[Records excerpted from a collection]

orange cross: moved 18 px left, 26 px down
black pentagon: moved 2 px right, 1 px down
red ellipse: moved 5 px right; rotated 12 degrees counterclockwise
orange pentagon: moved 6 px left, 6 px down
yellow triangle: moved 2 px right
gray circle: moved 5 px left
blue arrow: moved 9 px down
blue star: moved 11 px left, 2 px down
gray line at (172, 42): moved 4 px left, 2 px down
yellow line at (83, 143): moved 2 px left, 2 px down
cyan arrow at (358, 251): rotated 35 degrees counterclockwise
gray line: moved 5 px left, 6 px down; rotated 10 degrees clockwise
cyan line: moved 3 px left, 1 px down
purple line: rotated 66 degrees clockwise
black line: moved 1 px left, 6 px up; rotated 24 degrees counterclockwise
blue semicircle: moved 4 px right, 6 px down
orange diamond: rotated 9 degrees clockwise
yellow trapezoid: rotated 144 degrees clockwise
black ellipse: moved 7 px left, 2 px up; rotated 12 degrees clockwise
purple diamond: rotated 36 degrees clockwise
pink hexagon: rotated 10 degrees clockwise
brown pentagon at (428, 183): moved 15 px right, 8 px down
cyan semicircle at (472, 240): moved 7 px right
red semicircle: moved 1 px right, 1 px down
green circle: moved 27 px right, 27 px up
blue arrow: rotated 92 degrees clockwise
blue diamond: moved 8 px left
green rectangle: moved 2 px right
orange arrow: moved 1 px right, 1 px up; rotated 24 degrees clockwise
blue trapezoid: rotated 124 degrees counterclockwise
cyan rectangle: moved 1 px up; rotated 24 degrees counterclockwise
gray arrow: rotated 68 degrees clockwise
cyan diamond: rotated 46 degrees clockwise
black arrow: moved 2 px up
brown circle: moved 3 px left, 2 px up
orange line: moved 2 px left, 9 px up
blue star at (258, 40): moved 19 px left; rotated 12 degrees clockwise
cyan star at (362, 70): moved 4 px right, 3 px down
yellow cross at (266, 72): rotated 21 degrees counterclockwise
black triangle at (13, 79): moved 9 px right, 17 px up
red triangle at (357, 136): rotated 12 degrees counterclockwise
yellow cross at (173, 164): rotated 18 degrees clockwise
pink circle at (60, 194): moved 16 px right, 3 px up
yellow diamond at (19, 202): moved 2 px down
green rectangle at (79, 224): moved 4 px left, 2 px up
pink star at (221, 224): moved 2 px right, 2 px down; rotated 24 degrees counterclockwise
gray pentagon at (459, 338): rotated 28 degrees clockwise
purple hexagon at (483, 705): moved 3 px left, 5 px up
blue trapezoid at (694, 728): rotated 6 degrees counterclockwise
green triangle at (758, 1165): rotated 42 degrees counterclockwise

» **WORK REQUEST**
For this exercise, please output exactly the lines above starting at the line with "yellow triangle: moved 2 px right" and ending at the line with "green circle: moved 27 px right, 27 px up", ends included.

» **ANSWER SECTION**
yellow triangle: moved 2 px right
gray circle: moved 5 px left
blue arrow: moved 9 px down
blue star: moved 11 px left, 2 px down
gray line at (172, 42): moved 4 px left, 2 px down
yellow line at (83, 143): moved 2 px left, 2 px down
cyan arrow at (358, 251): rotated 35 degrees counterclockwise
gray line: moved 5 px left, 6 px down; rotated 10 degrees clockwise
cyan line: moved 3 px left, 1 px down
purple line: rotated 66 degrees clockwise
black line: moved 1 px left, 6 px up; rotated 24 degrees counterclockwise
blue semicircle: moved 4 px right, 6 px down
orange diamond: rotated 9 degrees clockwise
yellow trapezoid: rotated 144 degrees clockwise
black ellipse: moved 7 px left, 2 px up; rotated 12 degrees clockwise
purple diamond: rotated 36 degrees clockwise
pink hexagon: rotated 10 degrees clockwise
brown pentagon at (428, 183): moved 15 px right, 8 px down
cyan semicircle at (472, 240): moved 7 px right
red semicircle: moved 1 px right, 1 px down
green circle: moved 27 px right, 27 px up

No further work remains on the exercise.